## Data provided
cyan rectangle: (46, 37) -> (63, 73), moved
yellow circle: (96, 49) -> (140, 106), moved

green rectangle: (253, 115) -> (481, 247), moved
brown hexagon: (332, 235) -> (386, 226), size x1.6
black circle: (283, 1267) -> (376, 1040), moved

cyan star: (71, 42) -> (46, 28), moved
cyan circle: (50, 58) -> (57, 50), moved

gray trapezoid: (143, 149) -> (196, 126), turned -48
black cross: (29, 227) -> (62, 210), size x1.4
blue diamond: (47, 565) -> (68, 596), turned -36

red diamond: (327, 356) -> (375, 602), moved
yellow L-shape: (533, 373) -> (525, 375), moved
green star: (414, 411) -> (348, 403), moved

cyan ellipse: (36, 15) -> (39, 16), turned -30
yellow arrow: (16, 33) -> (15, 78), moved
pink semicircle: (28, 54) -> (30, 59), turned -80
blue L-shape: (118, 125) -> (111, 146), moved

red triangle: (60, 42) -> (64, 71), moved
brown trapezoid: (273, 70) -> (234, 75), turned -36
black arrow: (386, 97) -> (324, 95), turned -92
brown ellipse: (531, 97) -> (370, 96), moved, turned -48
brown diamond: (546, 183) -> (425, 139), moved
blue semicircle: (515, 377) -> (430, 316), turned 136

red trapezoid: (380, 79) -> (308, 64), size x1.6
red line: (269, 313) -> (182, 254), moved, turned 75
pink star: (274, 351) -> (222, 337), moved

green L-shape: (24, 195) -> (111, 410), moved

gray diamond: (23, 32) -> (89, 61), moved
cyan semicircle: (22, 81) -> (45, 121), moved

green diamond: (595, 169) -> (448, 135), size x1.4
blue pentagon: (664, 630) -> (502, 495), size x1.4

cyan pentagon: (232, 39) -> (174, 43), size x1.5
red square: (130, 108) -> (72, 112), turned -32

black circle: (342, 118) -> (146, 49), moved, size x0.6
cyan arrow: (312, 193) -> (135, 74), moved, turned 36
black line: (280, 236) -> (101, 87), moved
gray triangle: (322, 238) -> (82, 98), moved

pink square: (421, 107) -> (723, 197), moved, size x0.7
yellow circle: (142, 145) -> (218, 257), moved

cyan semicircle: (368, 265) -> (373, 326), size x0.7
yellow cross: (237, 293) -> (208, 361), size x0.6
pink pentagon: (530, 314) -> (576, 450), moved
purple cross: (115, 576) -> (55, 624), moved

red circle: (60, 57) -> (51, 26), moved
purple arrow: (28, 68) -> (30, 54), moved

## What you have to do
Retype exactly the lines from the start of the entries through the one with "cyan star: (71, 42) -> (46, 28), moved"; include both ends.

## Response area
cyan rectangle: (46, 37) -> (63, 73), moved
yellow circle: (96, 49) -> (140, 106), moved

green rectangle: (253, 115) -> (481, 247), moved
brown hexagon: (332, 235) -> (386, 226), size x1.6
black circle: (283, 1267) -> (376, 1040), moved

cyan star: (71, 42) -> (46, 28), moved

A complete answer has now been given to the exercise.